> [Given entries]
#####
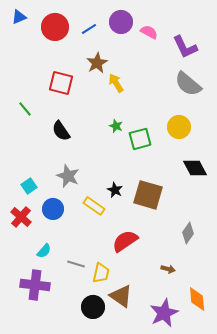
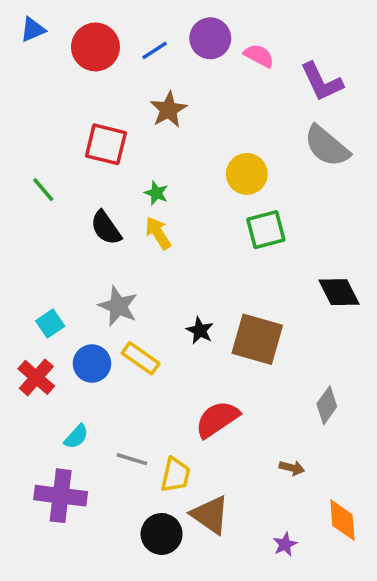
yellow arrow: (116, 83) -> (158, 233), moved
green star: (116, 126) -> (156, 193), moved
yellow circle: (179, 127) -> (247, 174), moved
green square: (140, 139) -> (266, 230), moved
yellow rectangle: (94, 206) -> (141, 358), moved
purple star: (164, 313) -> (285, 544), size x0.5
#####
> [Action item]
Take the records above and transcribe them exactly, dropping every picture.

> [Exercise solution]
yellow arrow: (116, 83) -> (158, 233), moved
green star: (116, 126) -> (156, 193), moved
yellow circle: (179, 127) -> (247, 174), moved
green square: (140, 139) -> (266, 230), moved
yellow rectangle: (94, 206) -> (141, 358), moved
purple star: (164, 313) -> (285, 544), size x0.5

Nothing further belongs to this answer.